▶ [EXTRACTED ENTRIES]:
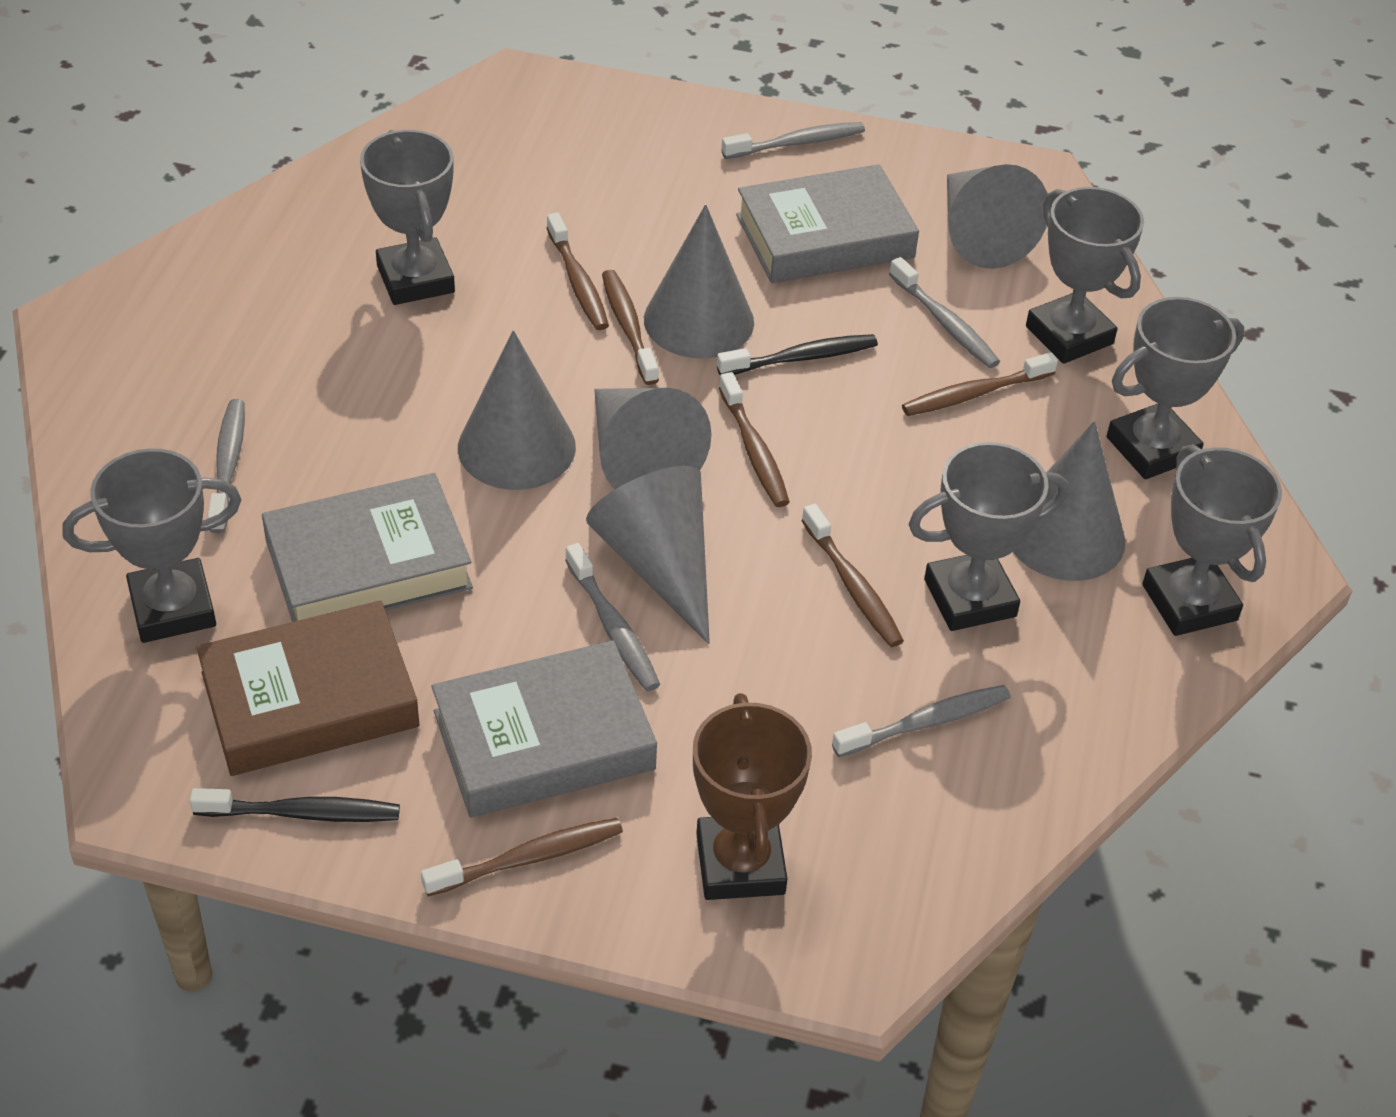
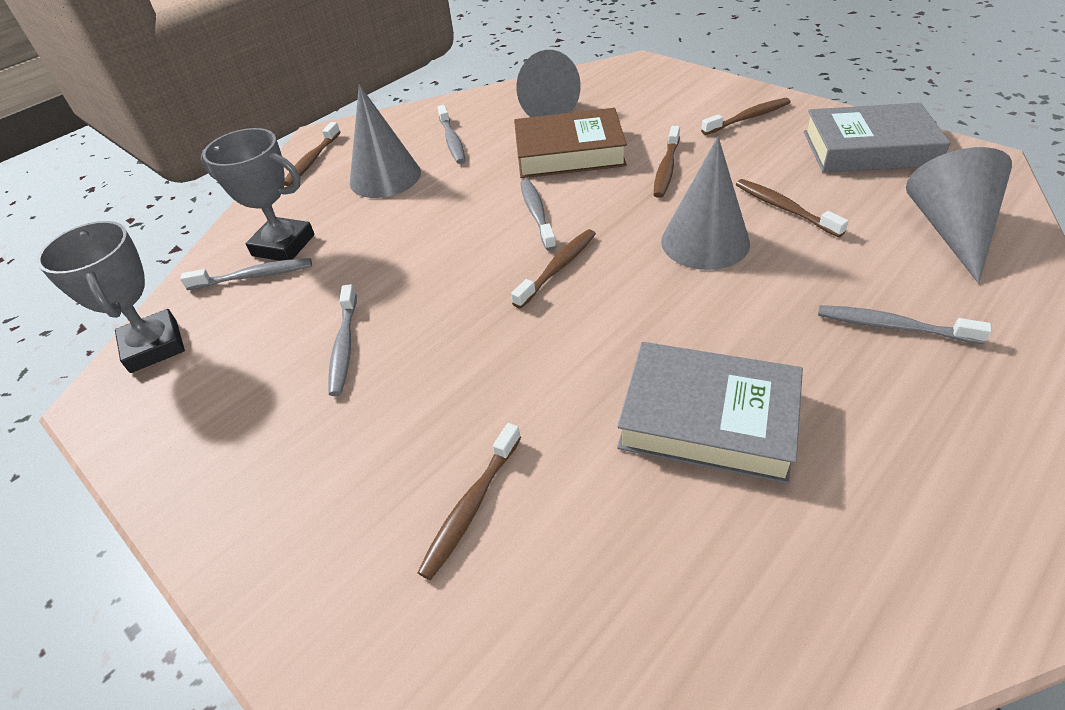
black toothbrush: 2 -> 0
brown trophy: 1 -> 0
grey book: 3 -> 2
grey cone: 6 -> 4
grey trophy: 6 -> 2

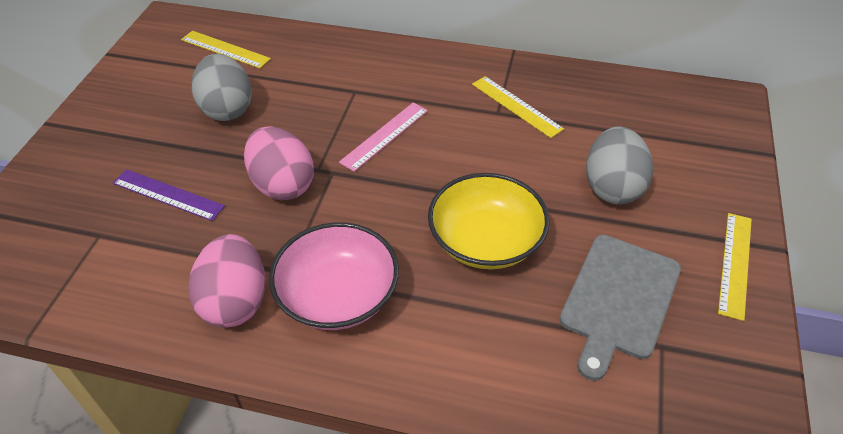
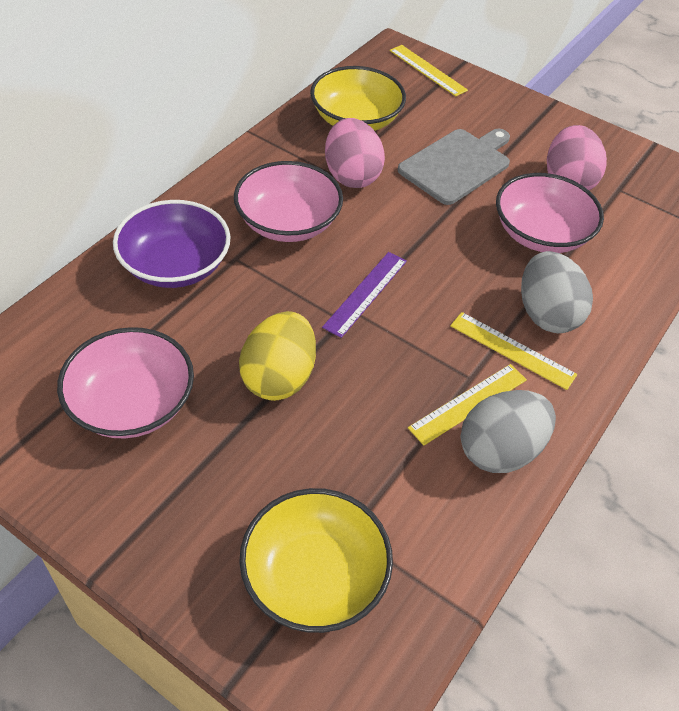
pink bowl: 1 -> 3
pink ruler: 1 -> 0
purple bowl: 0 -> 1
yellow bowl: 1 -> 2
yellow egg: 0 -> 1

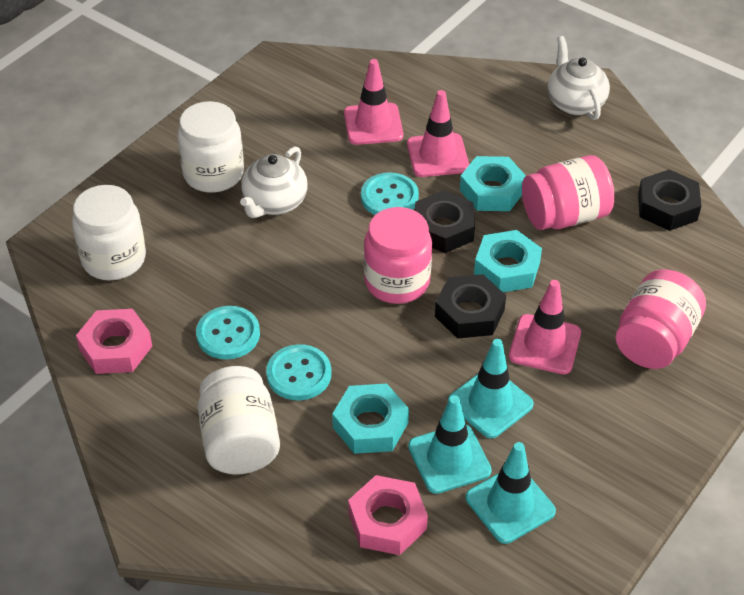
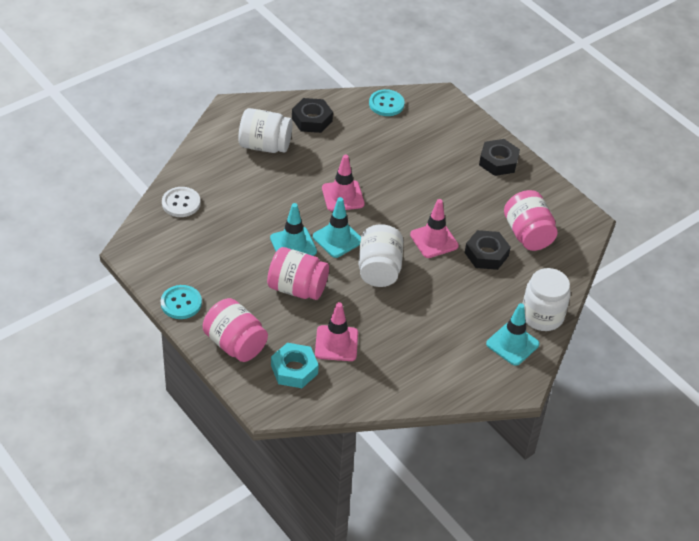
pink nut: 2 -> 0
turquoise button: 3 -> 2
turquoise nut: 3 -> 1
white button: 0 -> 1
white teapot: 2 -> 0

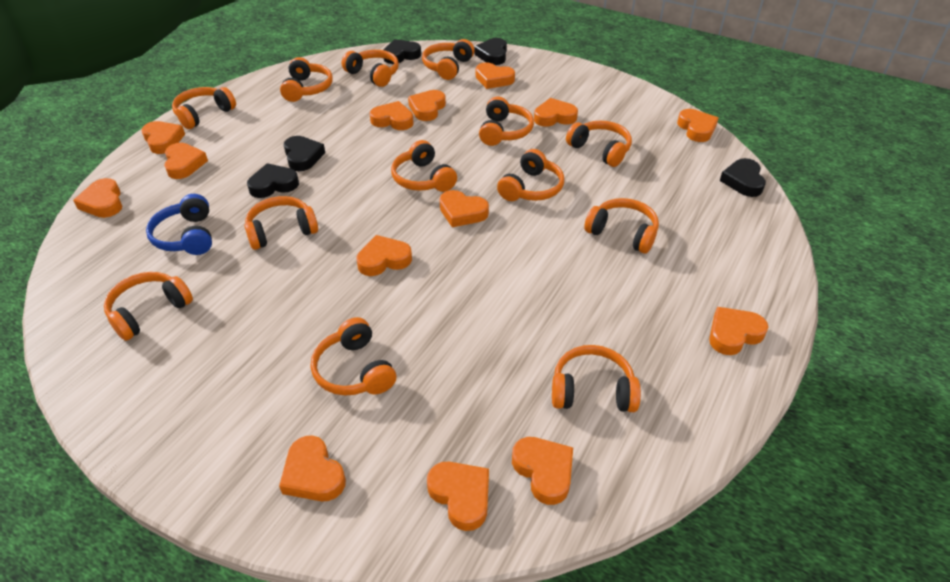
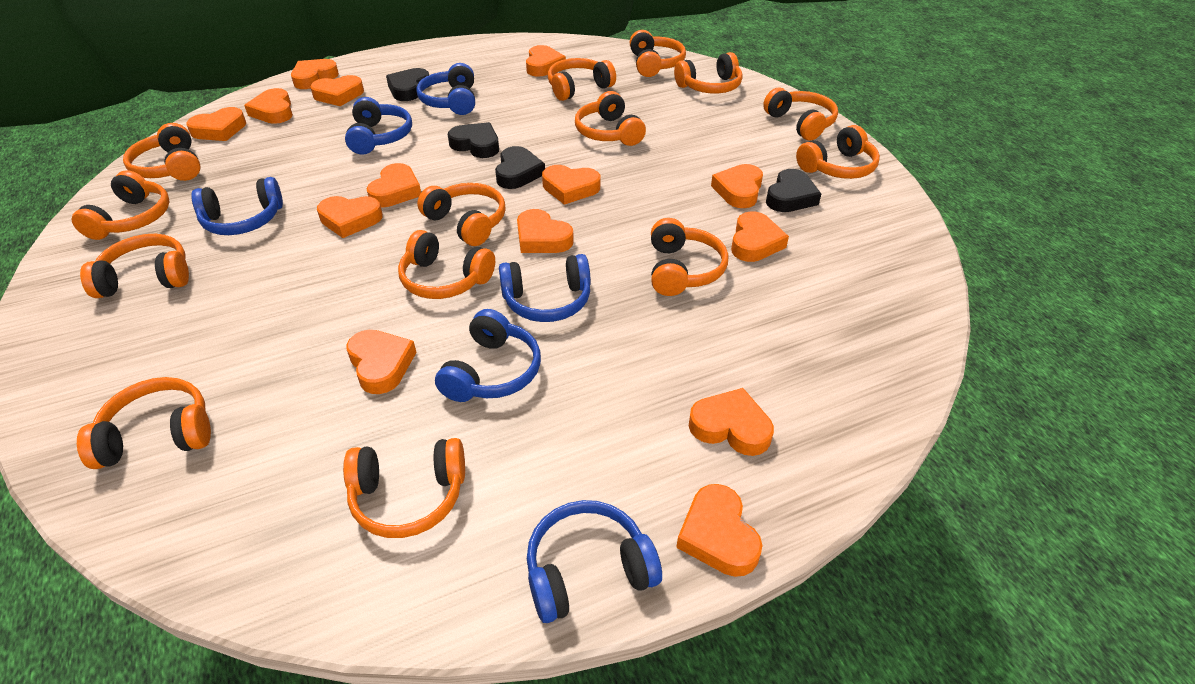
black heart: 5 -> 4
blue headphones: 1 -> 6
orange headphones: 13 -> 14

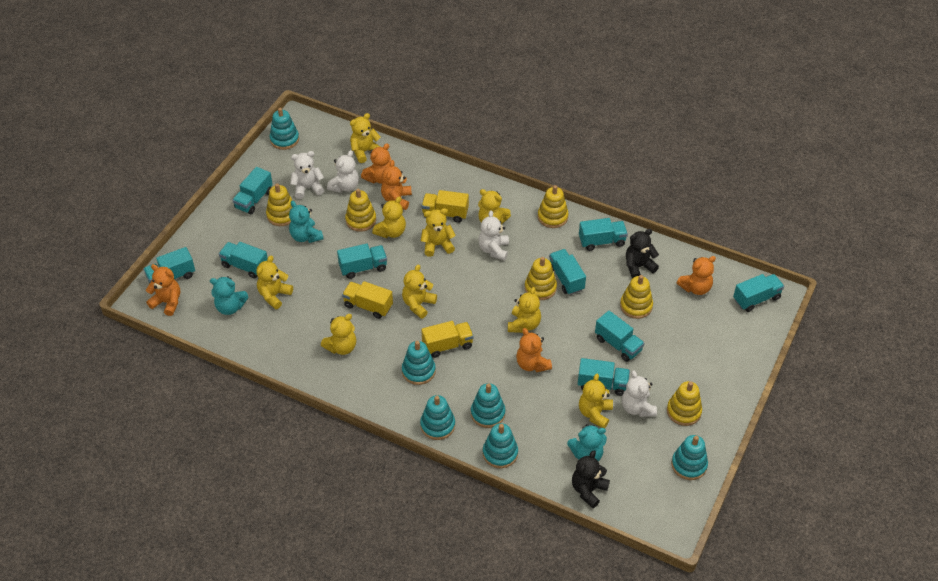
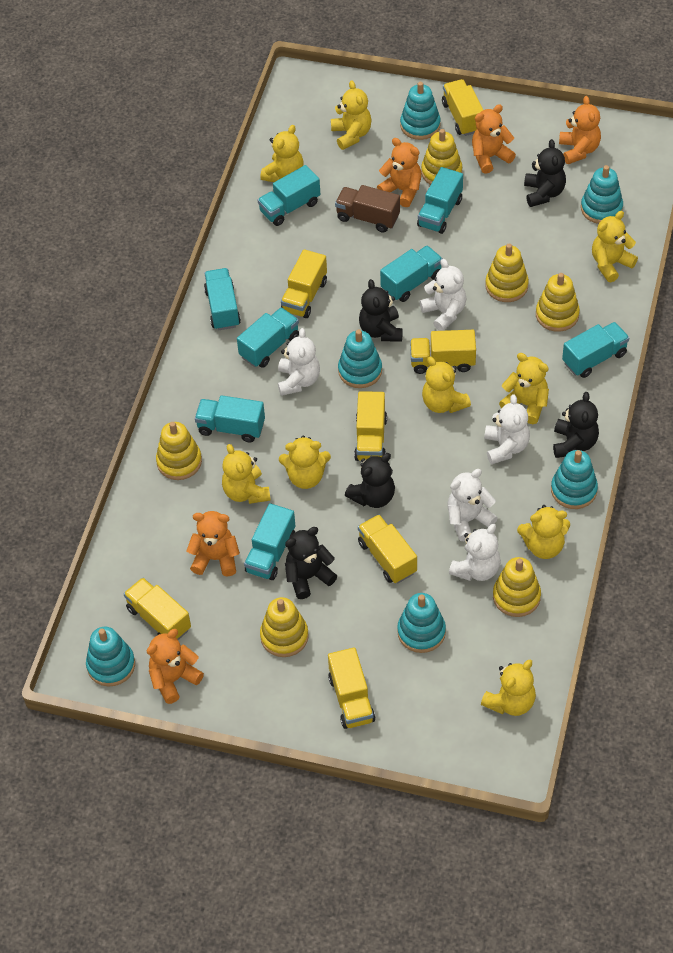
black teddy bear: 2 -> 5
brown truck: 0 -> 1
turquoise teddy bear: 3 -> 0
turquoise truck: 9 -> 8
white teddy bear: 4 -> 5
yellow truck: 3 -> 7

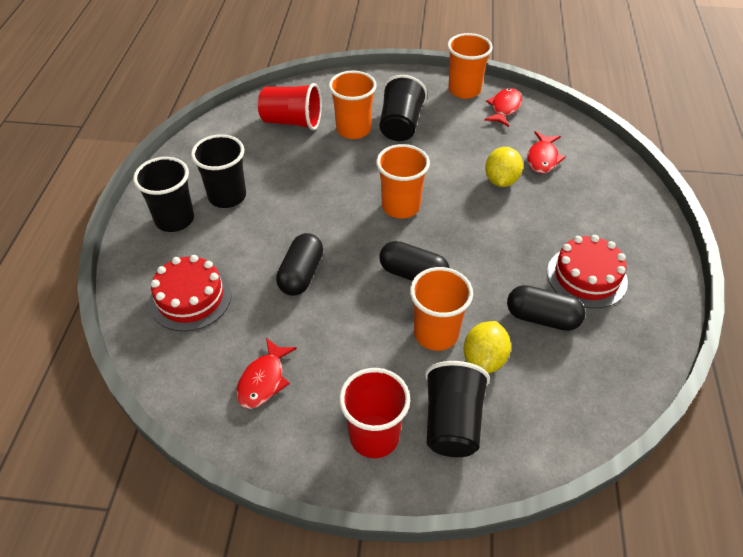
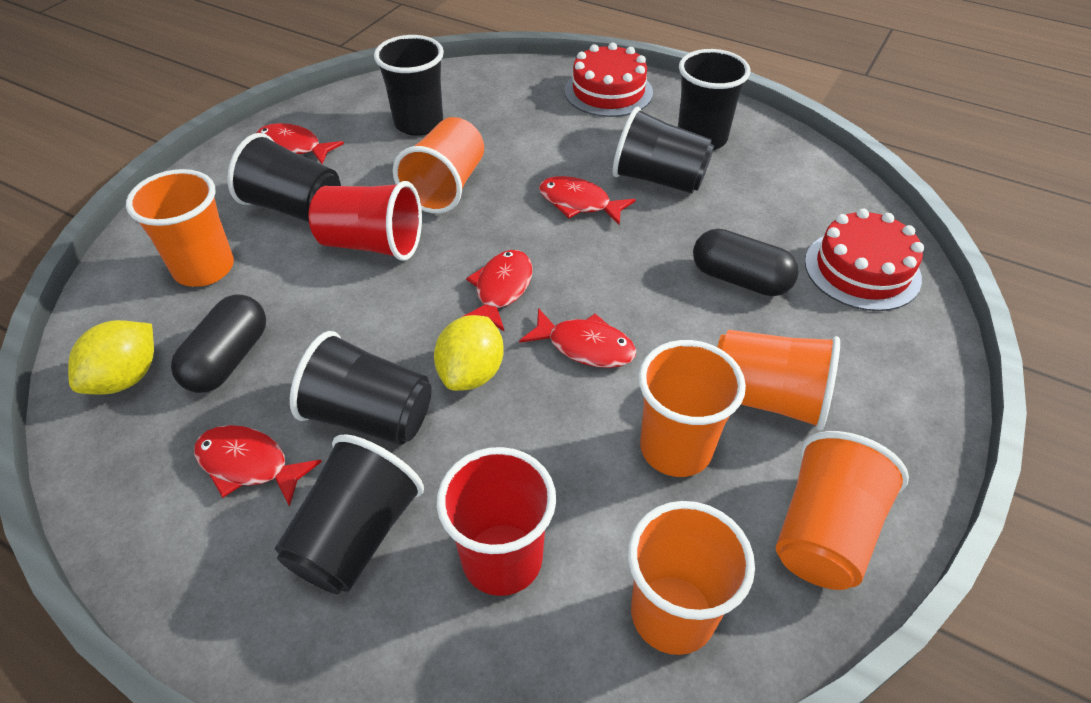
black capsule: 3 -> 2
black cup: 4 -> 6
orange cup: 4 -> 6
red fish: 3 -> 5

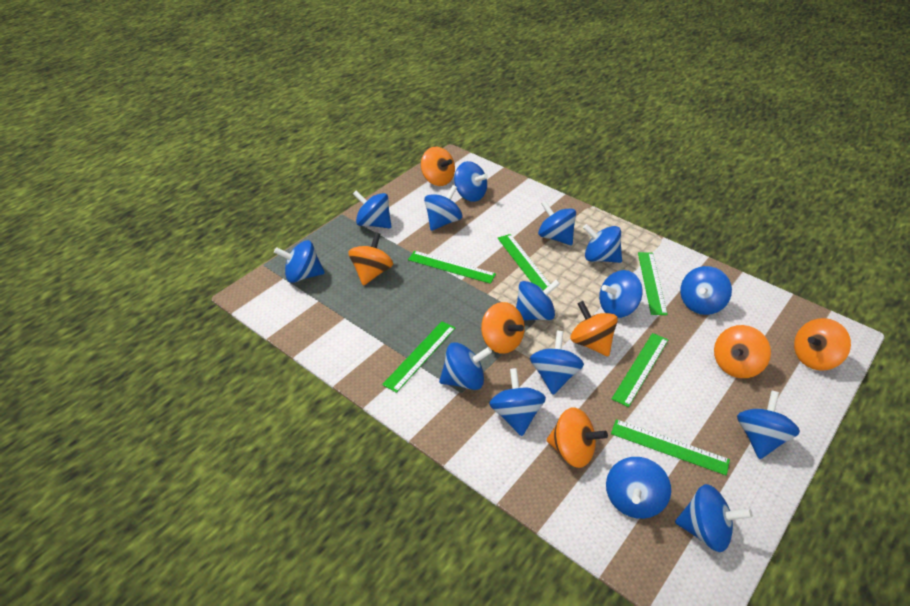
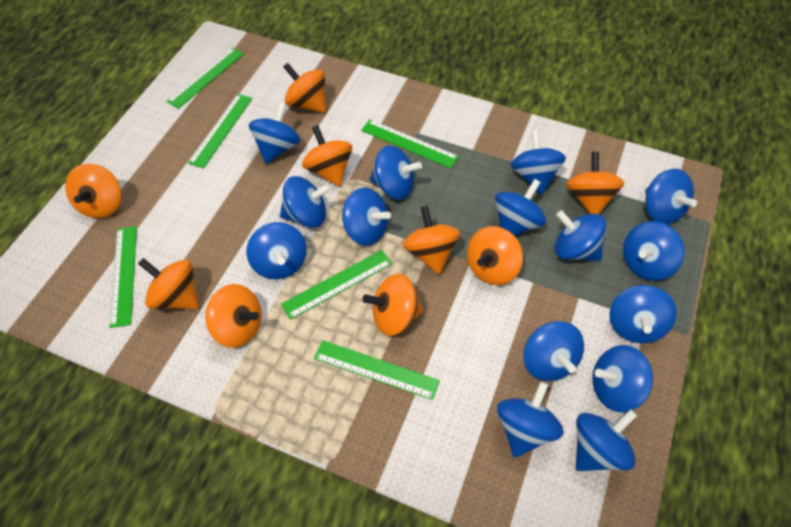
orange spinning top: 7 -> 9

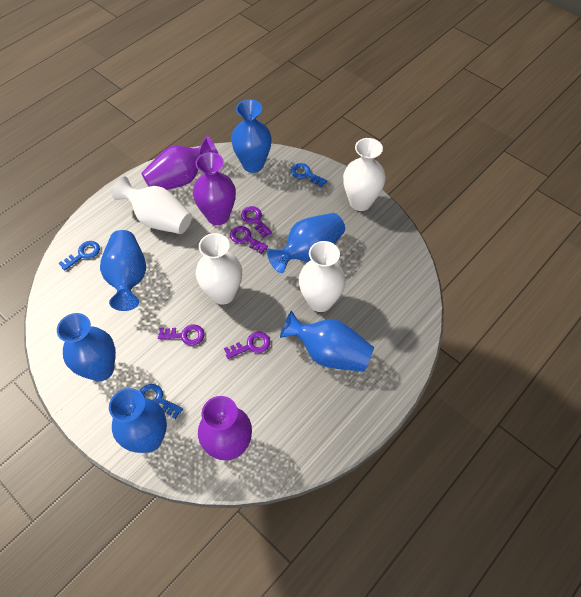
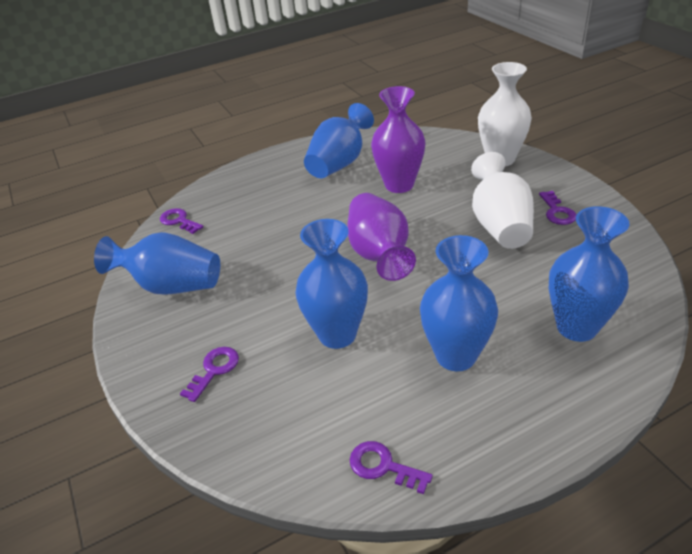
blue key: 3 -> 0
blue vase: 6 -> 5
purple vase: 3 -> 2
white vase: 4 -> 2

▶ [WHAT THE TASK REQUIRES]: Only lines holding the word "black" are wanted, so copy each of them from the records above.

▶ [ANSWER BELOW]:
black toothbrush: 2 -> 0
black heart: 5 -> 4
black teddy bear: 2 -> 5
black capsule: 3 -> 2
black cup: 4 -> 6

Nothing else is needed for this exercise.